____ DATA RECORDS

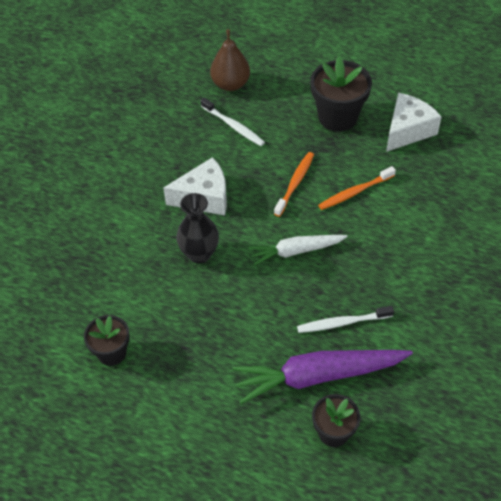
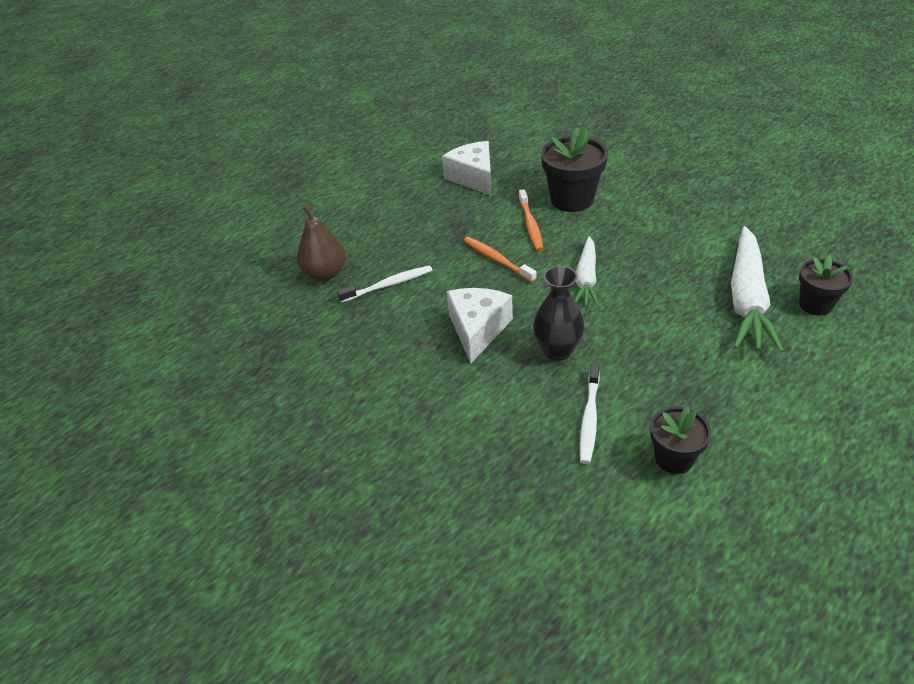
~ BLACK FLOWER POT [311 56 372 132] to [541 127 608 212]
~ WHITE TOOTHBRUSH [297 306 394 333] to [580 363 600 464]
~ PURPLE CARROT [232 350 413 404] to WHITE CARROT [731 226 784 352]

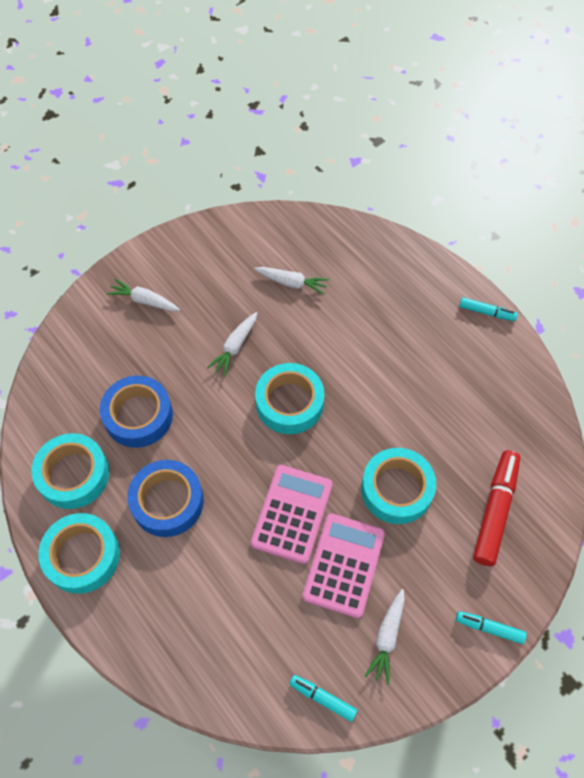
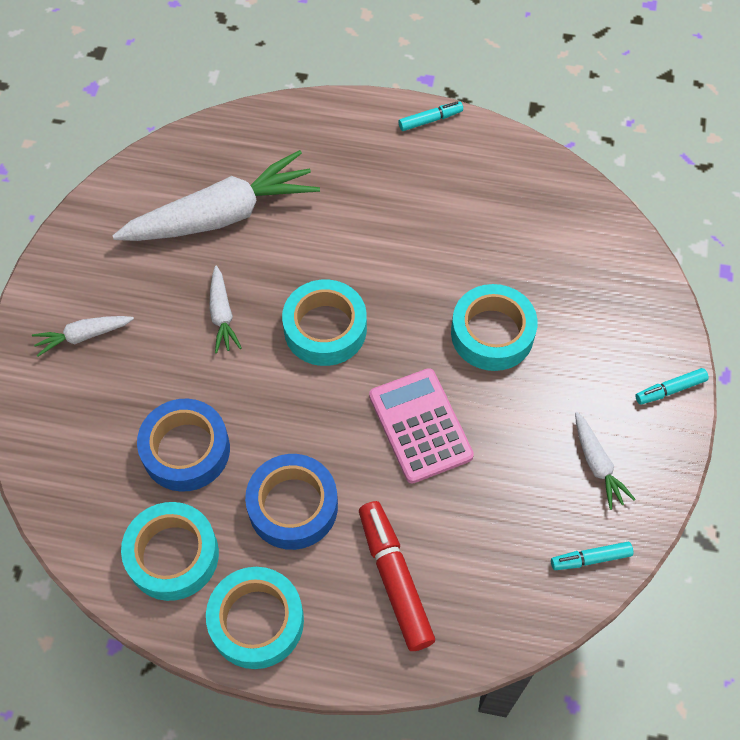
~ WHITE CARROT [254 267 329 295] = [112 150 320 241] x2.18
~ RED MARKER [473 450 521 566] to [359 501 435 651]
- PINK CALCULATOR [302 513 385 618]

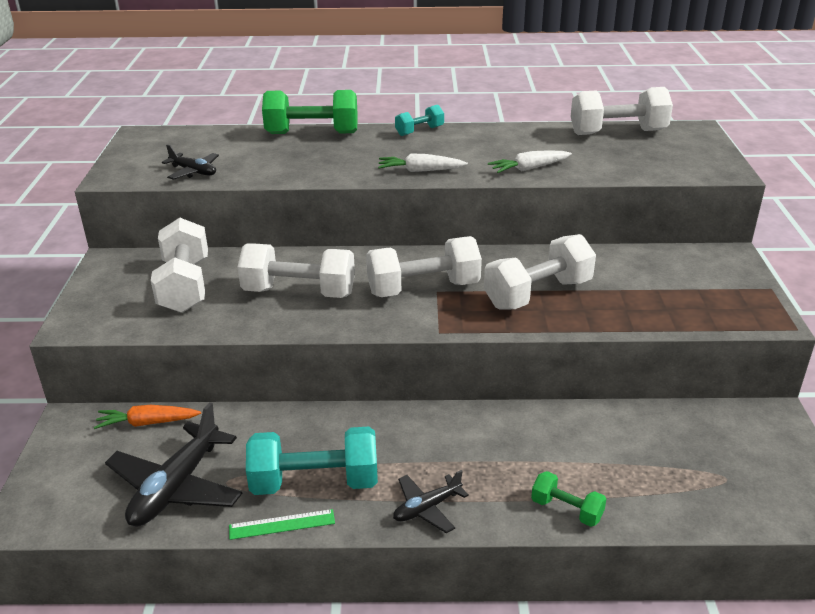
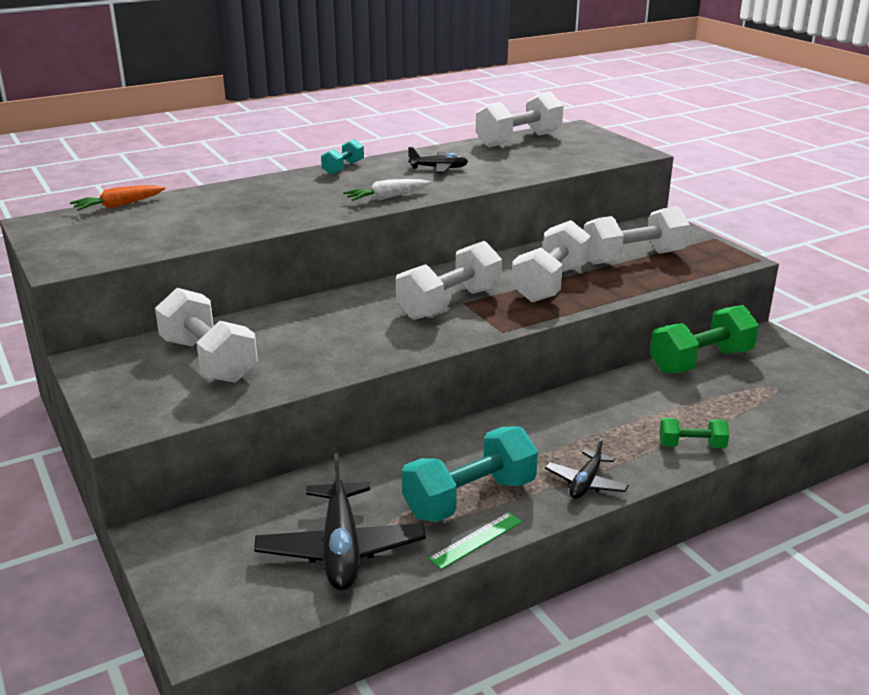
~ ORANGE CARROT [94 405 201 429] to [70 185 166 211]
~ BLACK PLANE [162 144 219 180] to [408 147 468 173]
~ WHITE DUMBBELL [237 243 355 298] to [584 206 690 265]
~ GREEN DUMBBELL [262 90 358 134] to [650 305 759 374]
- WHITE CARROT [488 150 572 173]

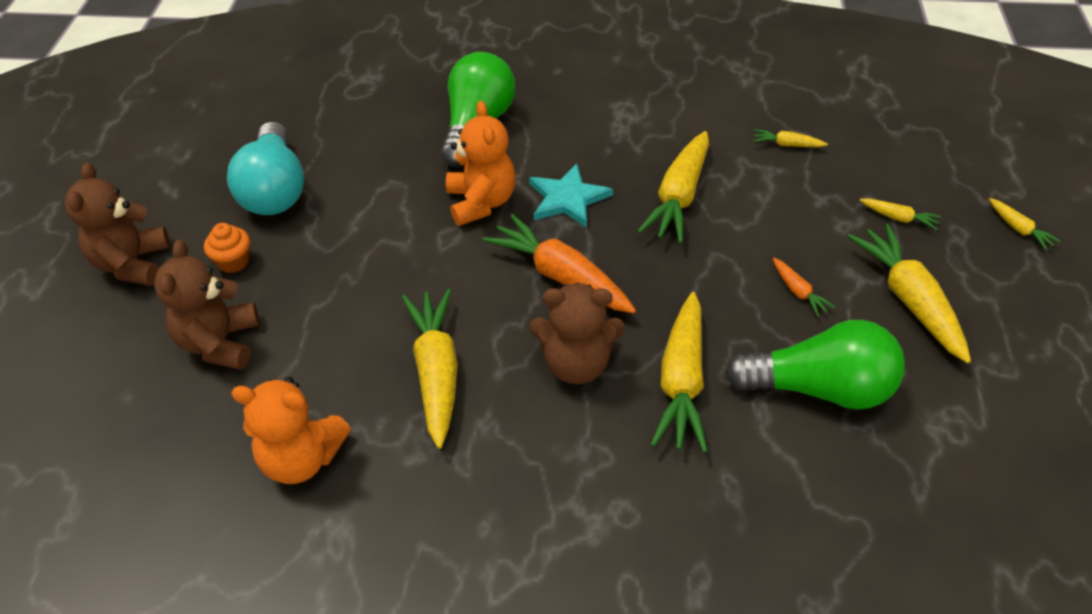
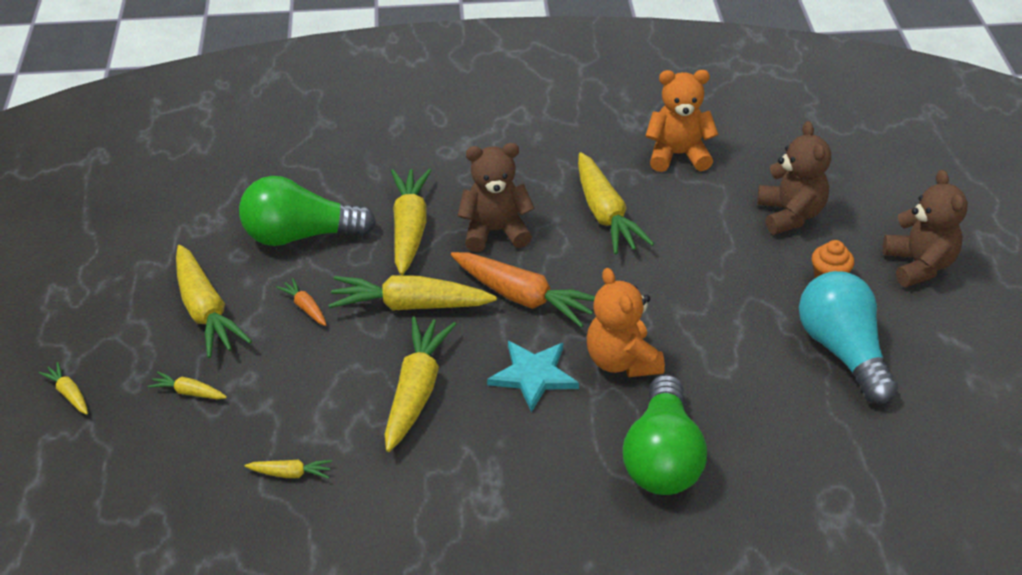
+ YELLOW CARROT [328 275 497 310]

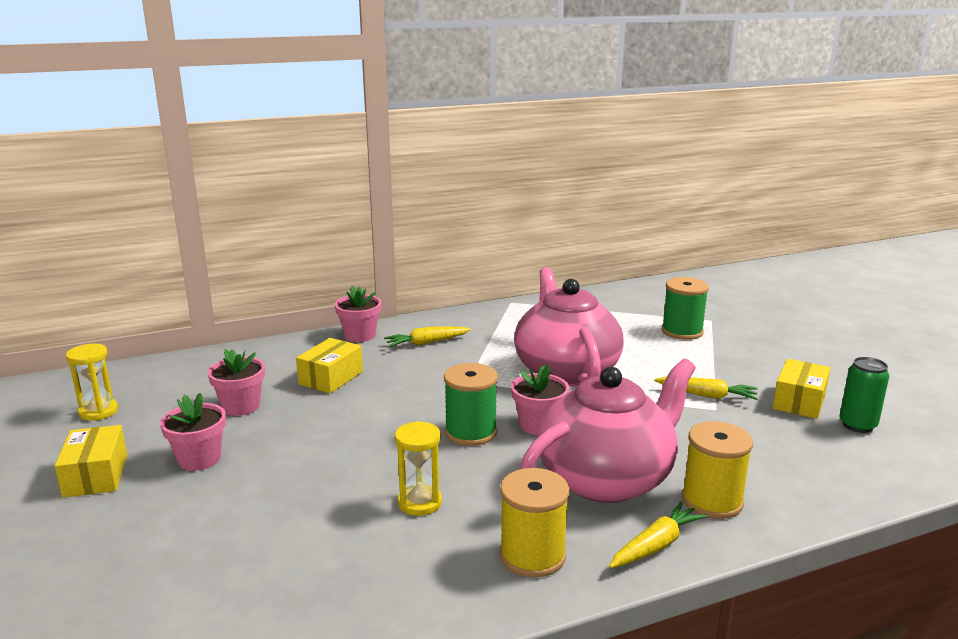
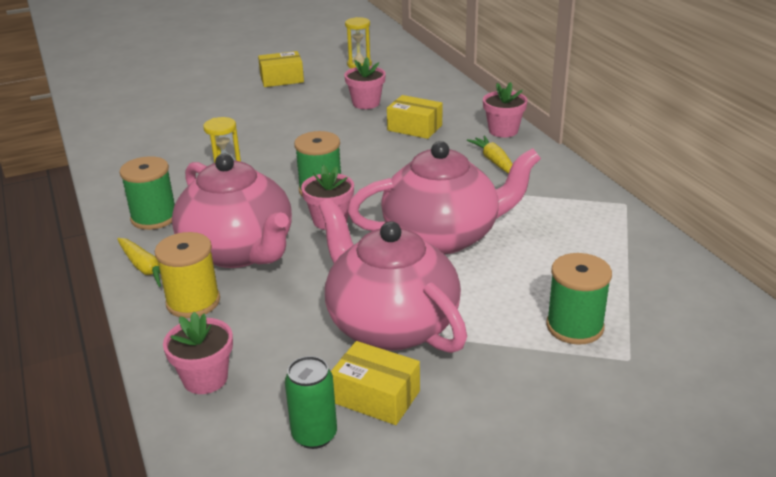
~ YELLOW SPOOL [500 468 569 577] to GREEN SPOOL [119 156 175 230]
~ PINK FLOWER POT [160 393 226 471] to [163 312 233 394]
~ YELLOW CARROT [654 377 758 400] to PINK TEAPOT [319 198 467 353]

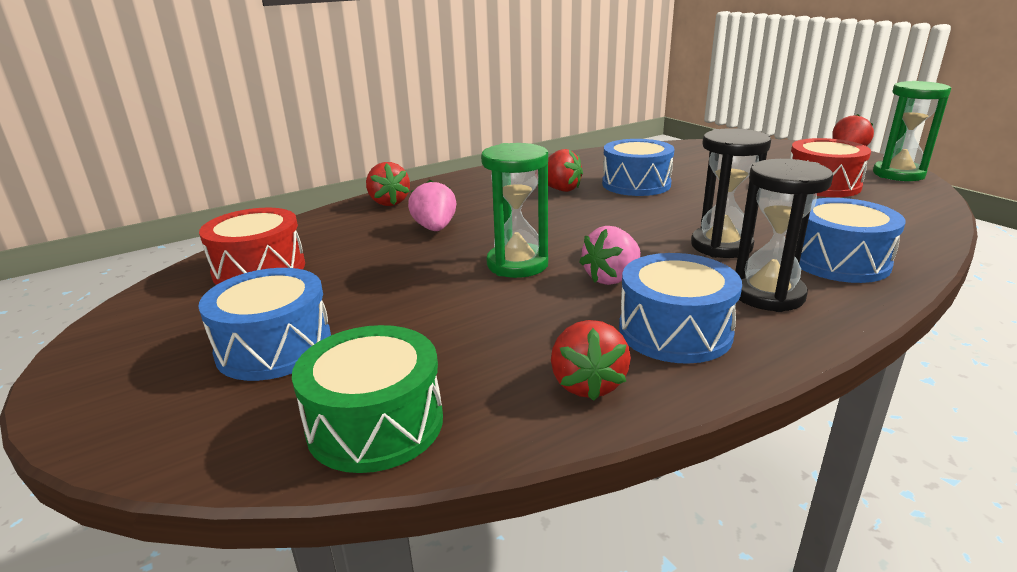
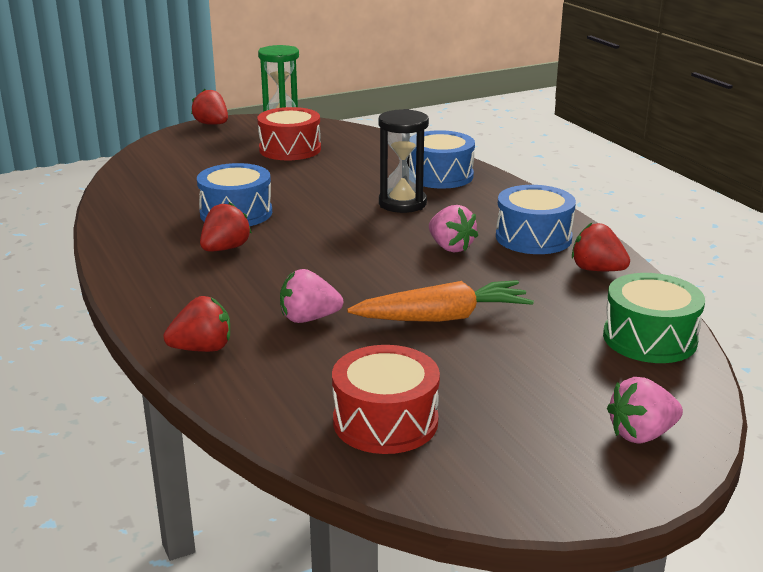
+ ORANGE CARROT [347 280 534 322]
~ RED STRAWBERRY [551 320 631 401] = [572 223 630 271] 150 degrees counterclockwise
+ PINK STRAWBERRY [607 377 683 443]
- BLUE DRUM [198 268 331 381]
- GREEN HOURGLASS [481 143 548 278]
- BLACK HOURGLASS [736 159 833 312]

________

_ABOUT THIS EXERCISE_
From the opening line of the entries above to the line that holds "- BLUE DRUM [198 268 331 381]", inclusive, reproduce each line exactly and omit any picture.

_EXPECTED ANSWER_
~ BLACK FLOWER POT [311 56 372 132] to [541 127 608 212]
~ WHITE TOOTHBRUSH [297 306 394 333] to [580 363 600 464]
~ PURPLE CARROT [232 350 413 404] to WHITE CARROT [731 226 784 352]

~ WHITE CARROT [254 267 329 295] = [112 150 320 241] x2.18
~ RED MARKER [473 450 521 566] to [359 501 435 651]
- PINK CALCULATOR [302 513 385 618]

~ ORANGE CARROT [94 405 201 429] to [70 185 166 211]
~ BLACK PLANE [162 144 219 180] to [408 147 468 173]
~ WHITE DUMBBELL [237 243 355 298] to [584 206 690 265]
~ GREEN DUMBBELL [262 90 358 134] to [650 305 759 374]
- WHITE CARROT [488 150 572 173]

+ YELLOW CARROT [328 275 497 310]

~ YELLOW SPOOL [500 468 569 577] to GREEN SPOOL [119 156 175 230]
~ PINK FLOWER POT [160 393 226 471] to [163 312 233 394]
~ YELLOW CARROT [654 377 758 400] to PINK TEAPOT [319 198 467 353]

+ ORANGE CARROT [347 280 534 322]
~ RED STRAWBERRY [551 320 631 401] = [572 223 630 271] 150 degrees counterclockwise
+ PINK STRAWBERRY [607 377 683 443]
- BLUE DRUM [198 268 331 381]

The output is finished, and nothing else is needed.